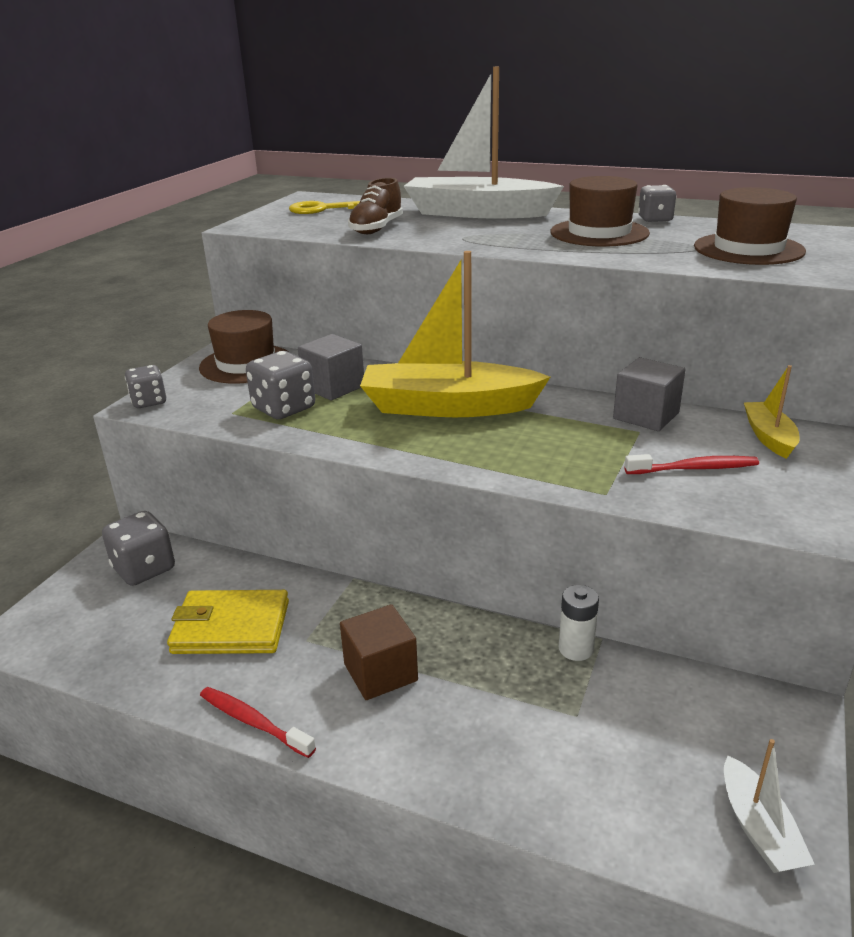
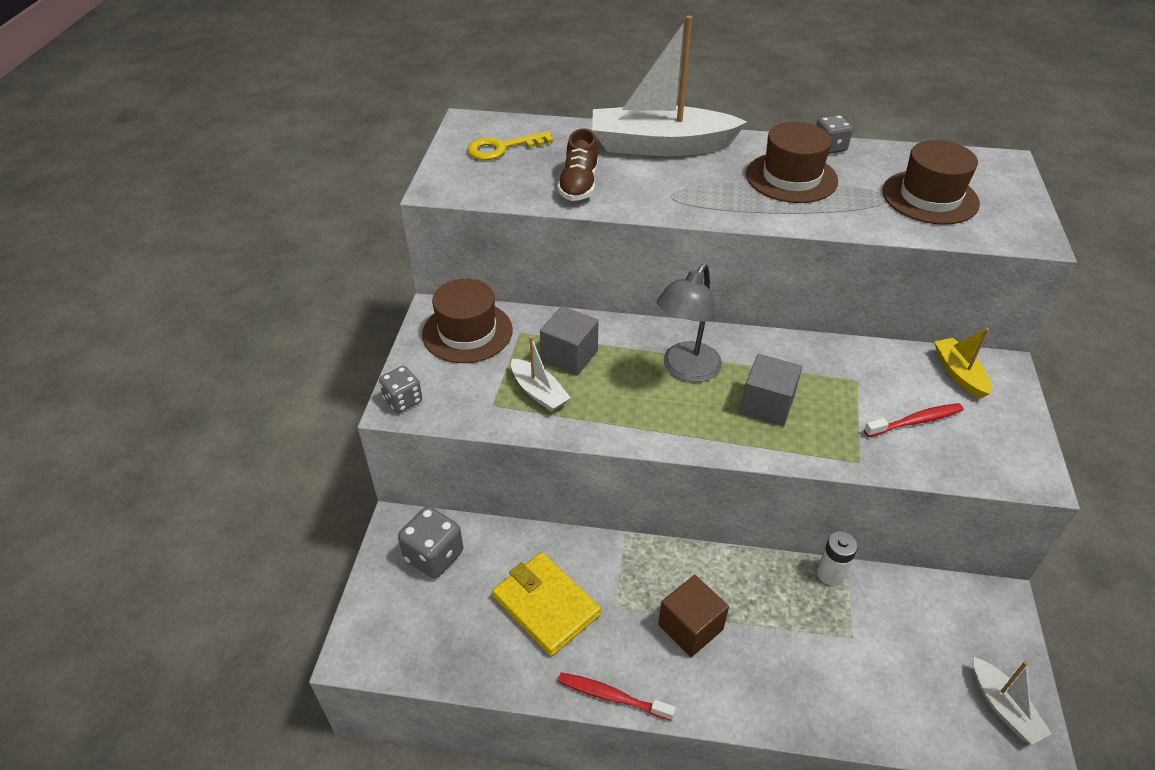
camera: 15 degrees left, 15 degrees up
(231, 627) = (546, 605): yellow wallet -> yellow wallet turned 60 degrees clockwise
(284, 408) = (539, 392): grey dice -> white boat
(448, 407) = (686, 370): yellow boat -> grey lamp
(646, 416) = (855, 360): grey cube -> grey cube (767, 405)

──────

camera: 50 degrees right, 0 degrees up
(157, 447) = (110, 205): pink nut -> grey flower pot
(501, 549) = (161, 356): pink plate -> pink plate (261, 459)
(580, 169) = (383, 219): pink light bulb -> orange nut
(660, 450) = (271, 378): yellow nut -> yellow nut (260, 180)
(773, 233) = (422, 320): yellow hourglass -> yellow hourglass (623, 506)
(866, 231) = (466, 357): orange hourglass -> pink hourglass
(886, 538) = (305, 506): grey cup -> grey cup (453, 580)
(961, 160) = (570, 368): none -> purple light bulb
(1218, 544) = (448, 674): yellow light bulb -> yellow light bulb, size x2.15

──────

▸ **What is being asked**
Read the entries and select each line where the word "camera" is found.

▸ **Result of this exercise**
camera: 15 degrees left, 15 degrees up
camera: 50 degrees right, 0 degrees up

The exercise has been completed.